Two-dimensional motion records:
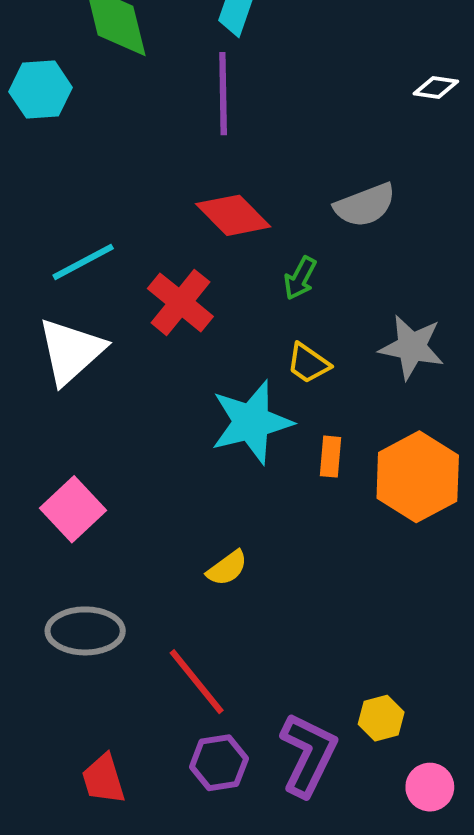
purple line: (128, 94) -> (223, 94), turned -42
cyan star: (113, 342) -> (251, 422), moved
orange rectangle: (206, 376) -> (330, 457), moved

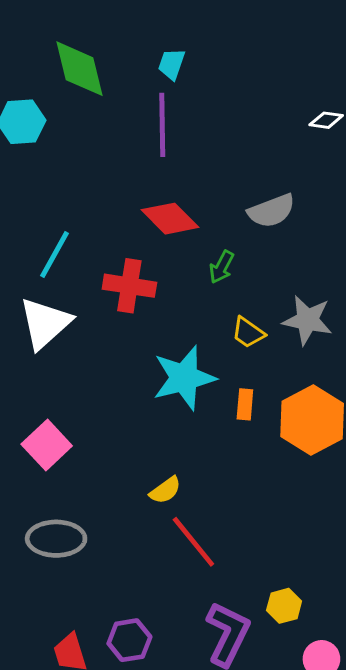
cyan line: (83, 262) -> (54, 254), turned -33
red cross: (180, 302) -> (129, 286), turned -30
yellow trapezoid: (308, 363) -> (248, 333), moved
red line: (197, 682) -> (193, 542), moved
purple hexagon: (219, 763) -> (129, 640), moved

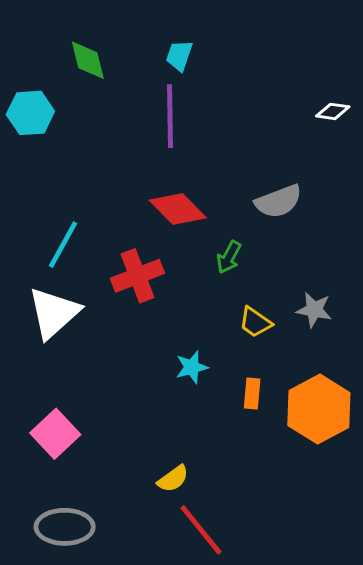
green diamond: (79, 69) -> (88, 60), size x0.7
red cross: (129, 286) -> (137, 276), turned -30
gray star: (307, 320) -> (314, 310), size x0.7
cyan star: (184, 378) -> (192, 367), size x0.5

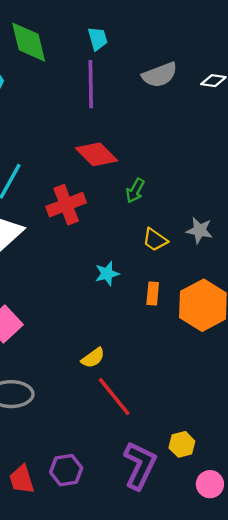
cyan trapezoid: (179, 56) -> (98, 39), turned 145
green diamond: (88, 60) -> (29, 42), size x1.4
gray semicircle: (279, 201) -> (160, 75), moved

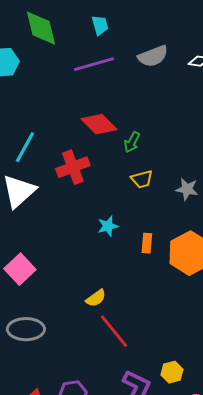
purple line: (91, 84) -> (94, 64), turned 75
green arrow: (135, 191) -> (132, 142), moved
yellow trapezoid: (155, 240) -> (142, 179), moved, turned -50

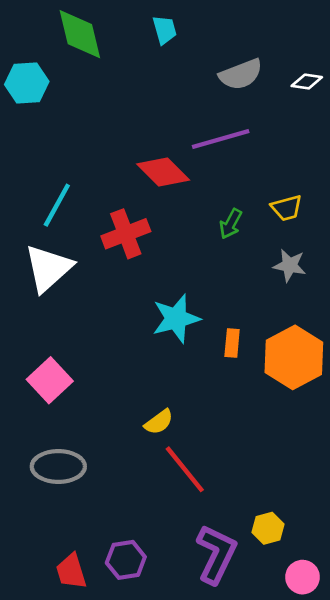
purple line: (94, 64) -> (221, 139), moved
green arrow: (132, 142) -> (231, 224), moved
yellow trapezoid: (142, 179) -> (287, 208), moved
cyan star: (108, 226) -> (176, 319), size x1.6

** The problem **
Read the lines above. Gather those in which the string "cyan" is found.

** Written response **
cyan star: (113, 342) -> (251, 422), moved
cyan line: (83, 262) -> (54, 254), turned -33
cyan star: (184, 378) -> (192, 367), size x0.5
cyan trapezoid: (179, 56) -> (98, 39), turned 145
cyan star: (108, 226) -> (176, 319), size x1.6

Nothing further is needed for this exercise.